(ASSIGNED TASK) Throughout the listing below, show every line in which "rotated" occurs.

(SUPPLIED MATERIAL)

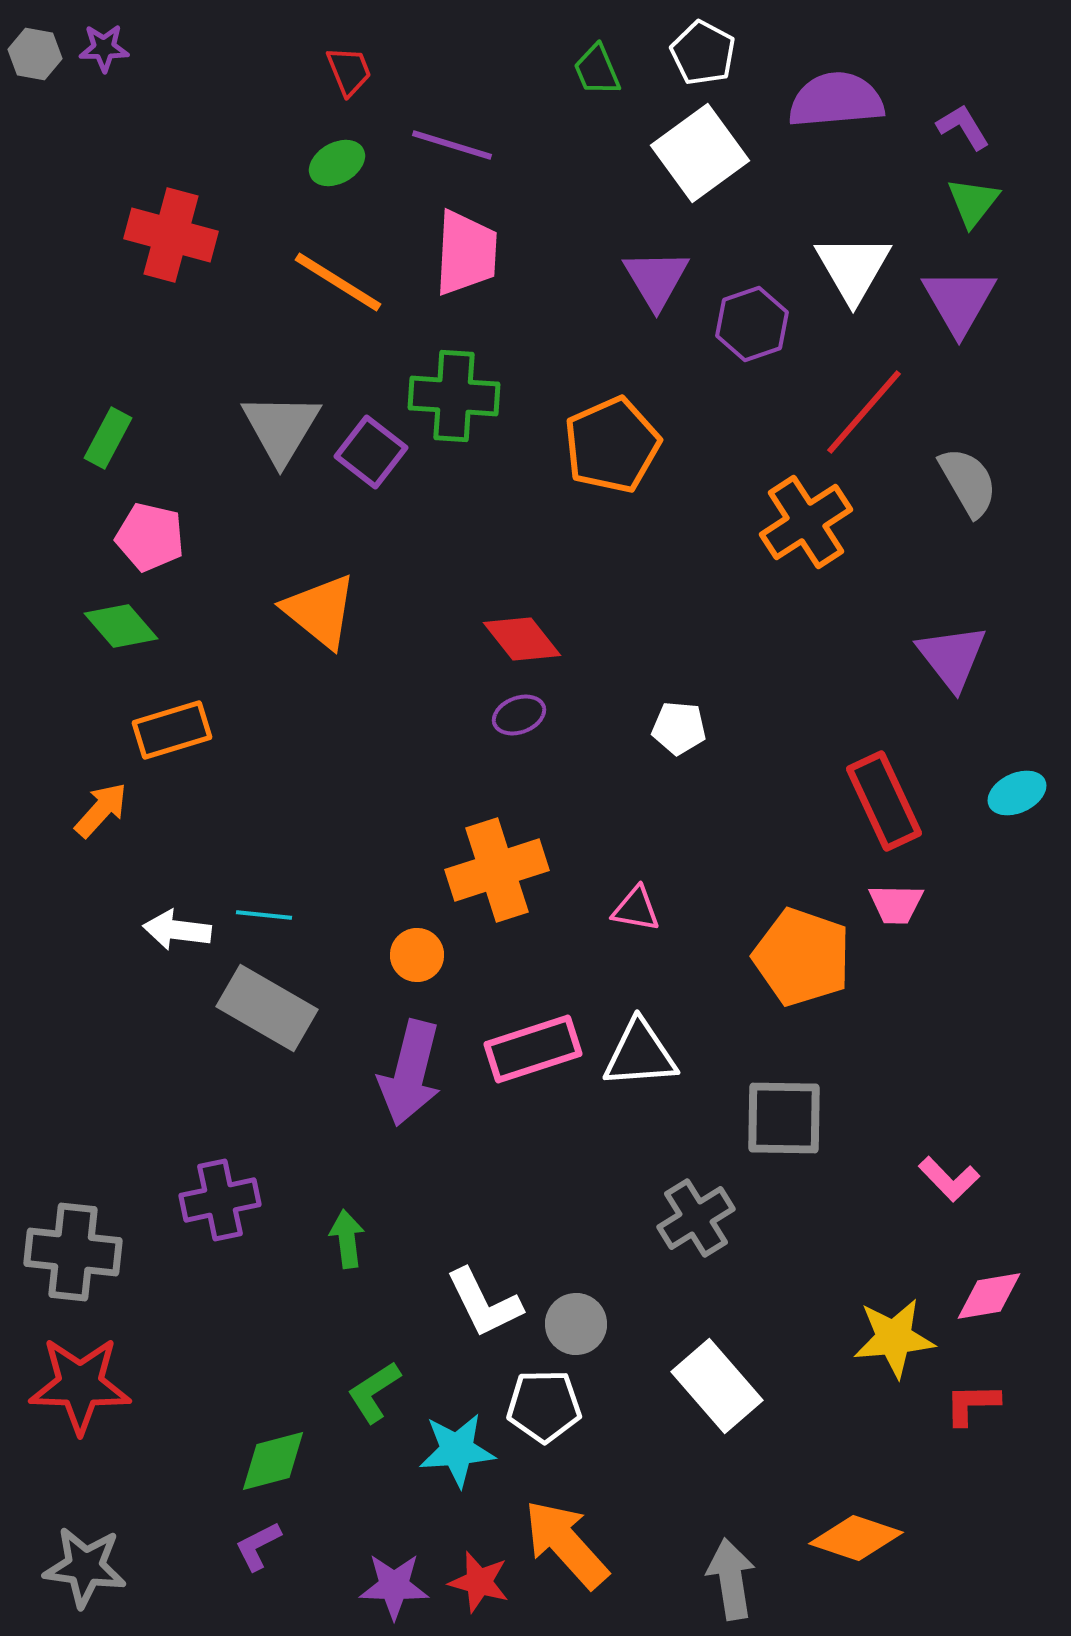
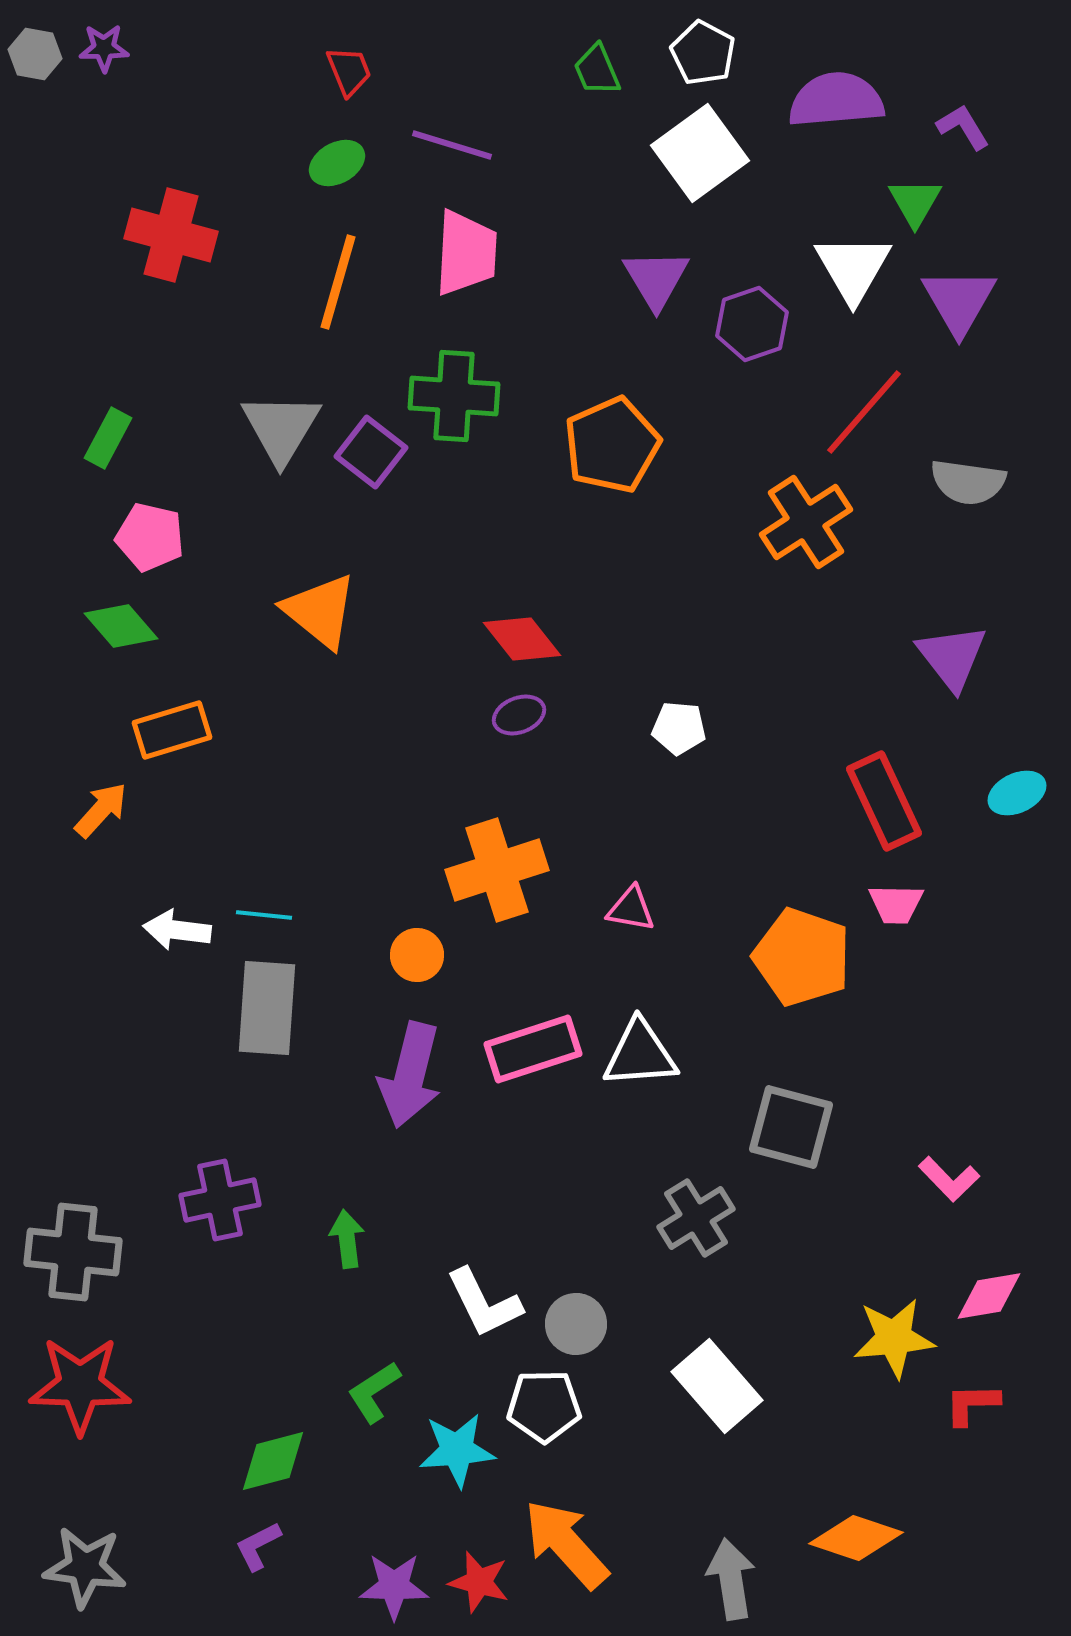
green triangle at (973, 202): moved 58 px left; rotated 8 degrees counterclockwise
orange line at (338, 282): rotated 74 degrees clockwise
gray semicircle at (968, 482): rotated 128 degrees clockwise
pink triangle at (636, 909): moved 5 px left
gray rectangle at (267, 1008): rotated 64 degrees clockwise
purple arrow at (410, 1073): moved 2 px down
gray square at (784, 1118): moved 7 px right, 9 px down; rotated 14 degrees clockwise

(ANSWER BOX)
green triangle at (973, 202): moved 58 px left; rotated 8 degrees counterclockwise
orange line at (338, 282): rotated 74 degrees clockwise
gray semicircle at (968, 482): rotated 128 degrees clockwise
gray rectangle at (267, 1008): rotated 64 degrees clockwise
gray square at (784, 1118): moved 7 px right, 9 px down; rotated 14 degrees clockwise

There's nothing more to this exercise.